Object change listings
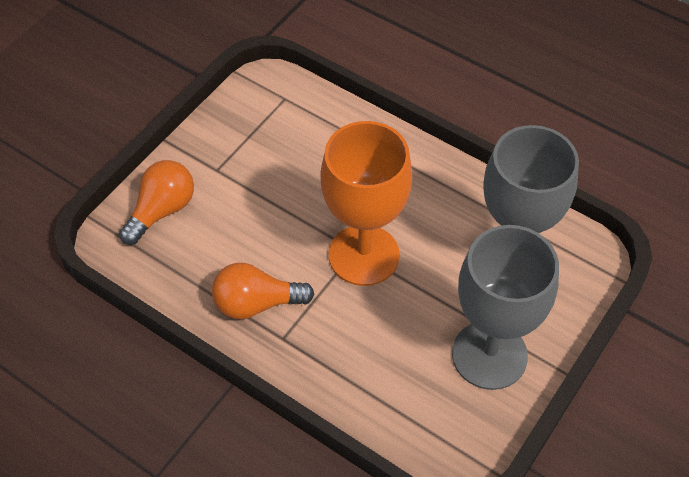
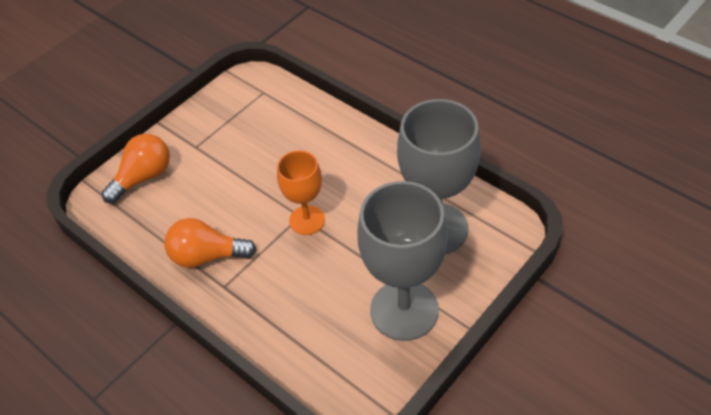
camera: 10 degrees right, 5 degrees down
(364, 255) = (307, 220): orange goblet -> orange goblet, size x0.58

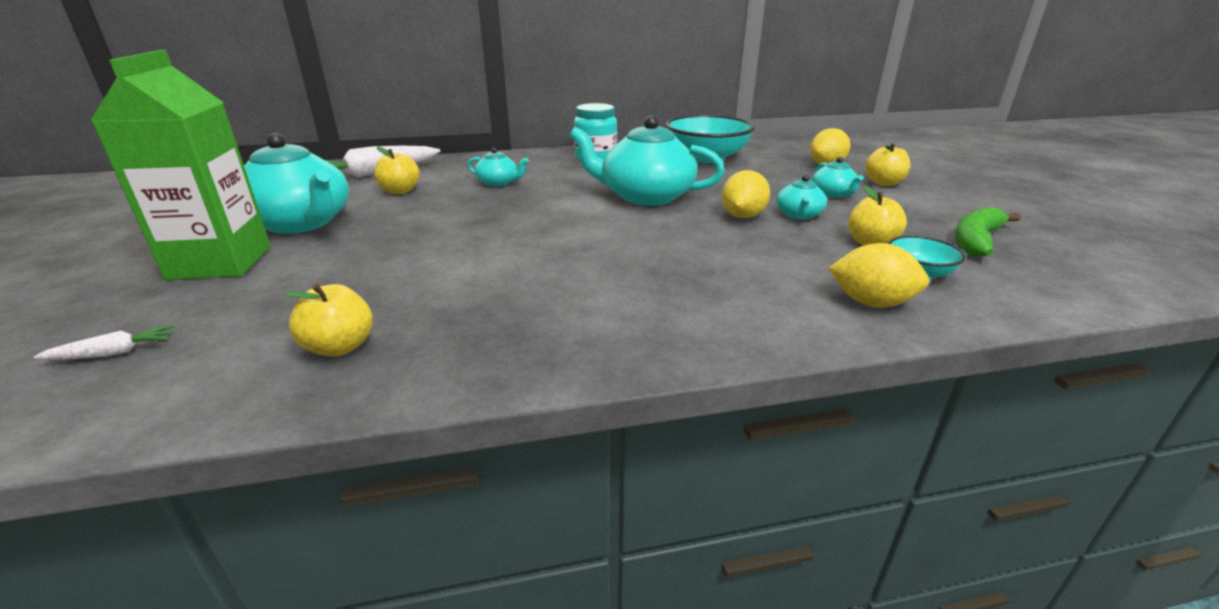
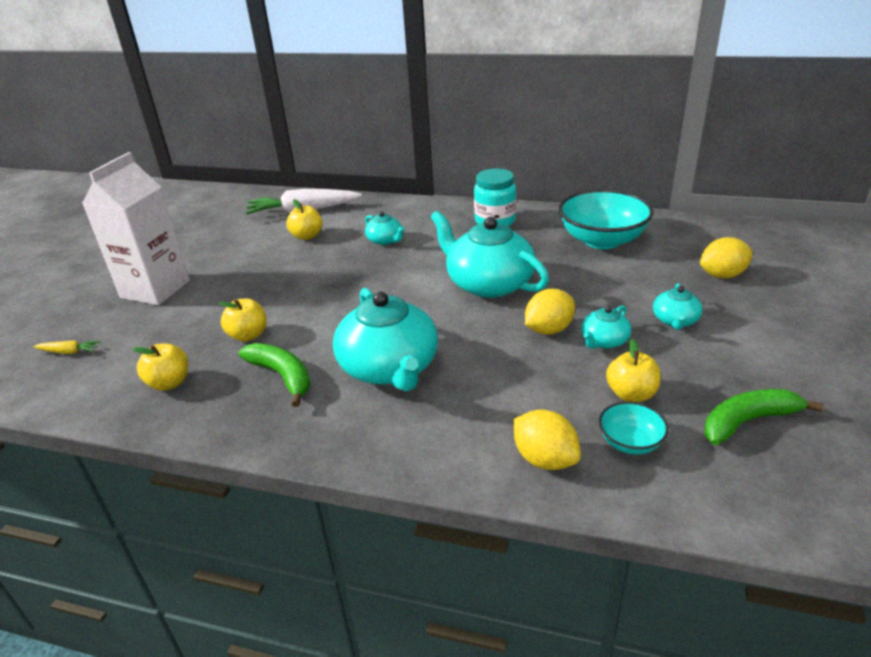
camera: 30 degrees right, 5 degrees up
(114, 353) = (69, 352): white carrot -> yellow carrot
(220, 262) = (155, 289): green carton -> white carton
(301, 223) = (222, 260): turquoise teapot -> turquoise teapot (389, 368)
(504, 305) = (282, 376): none -> green banana
(883, 183) = (754, 317): yellow apple -> yellow apple (248, 335)

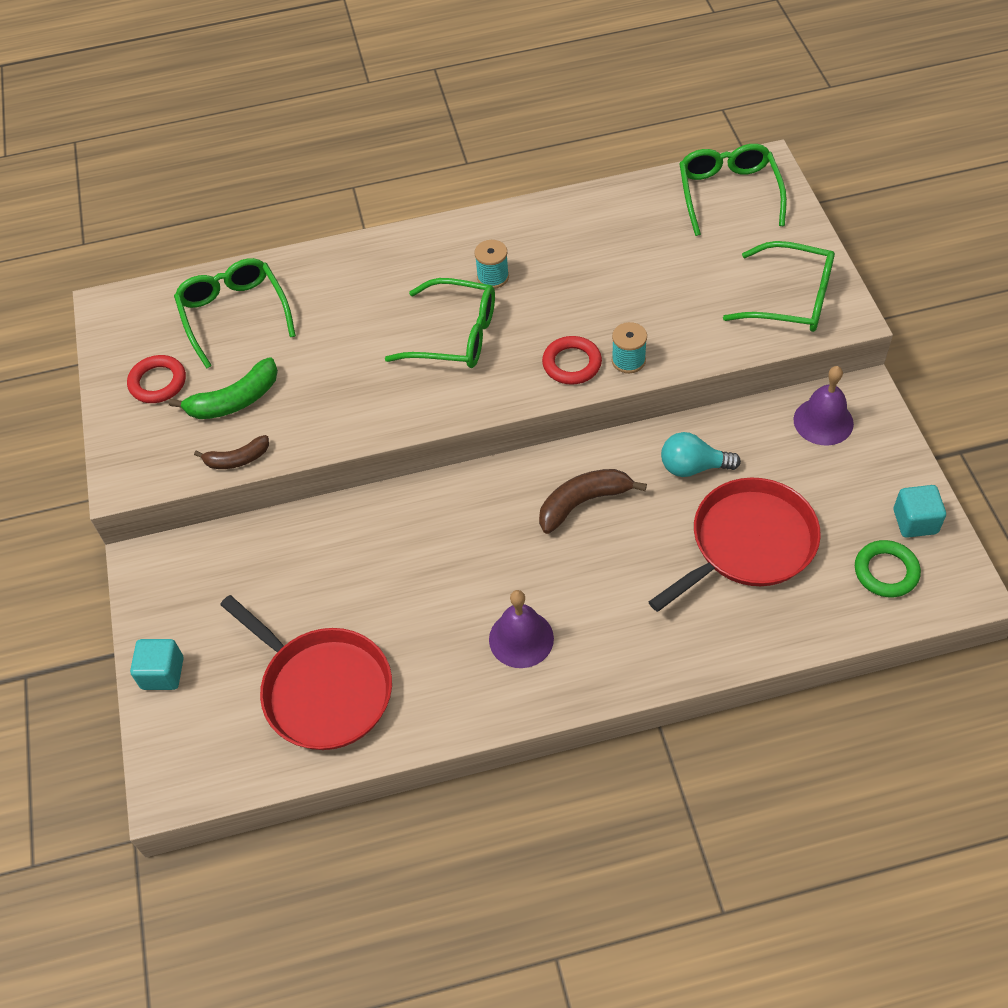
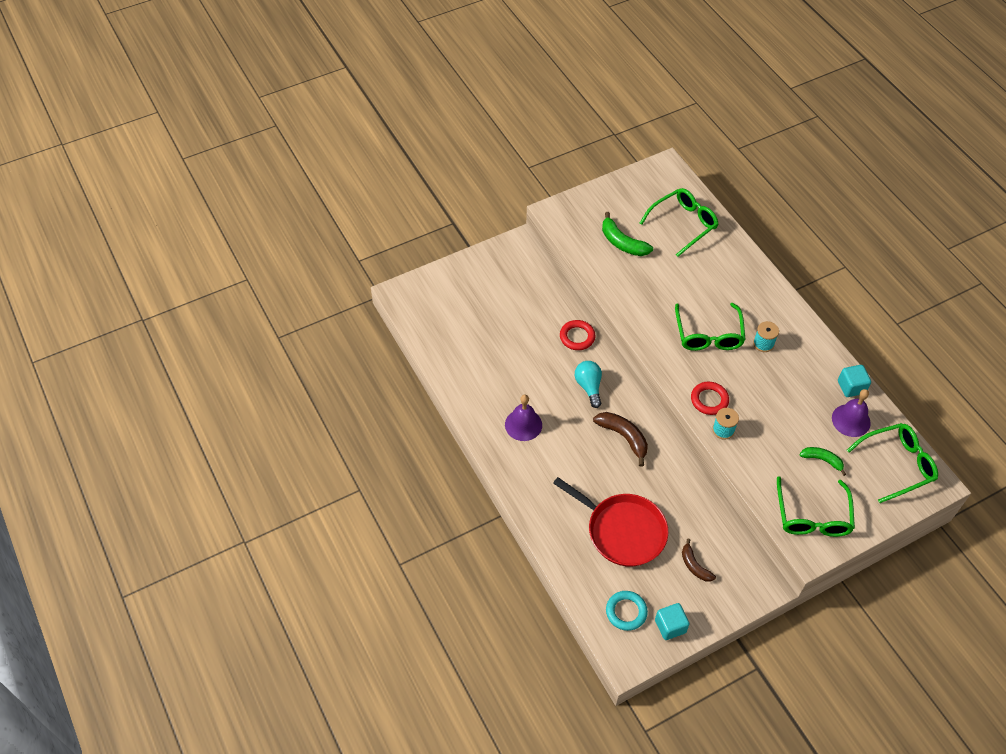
camera: 70 degrees right, 0 degrees up
(158, 382) = (622, 205): red ring -> red ring (577, 337)
(162, 673) = (459, 271): turquoise cube -> turquoise cube (851, 387)
(237, 459) = (583, 255): brown banana -> brown banana (694, 566)
(322, 689) = (468, 341): red pan -> none
(693, 467) = (670, 492): turquoise light bulb -> turquoise light bulb (589, 387)
(704, 265) = (822, 460): none -> green banana
(823, 421) = (733, 563): purple bell -> purple bell (851, 420)
(886, 571) = (626, 612): green ring -> turquoise ring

Your objective: If a line in the data contains the string "none", count it, then give the total and nothing else.

Worked solution: 3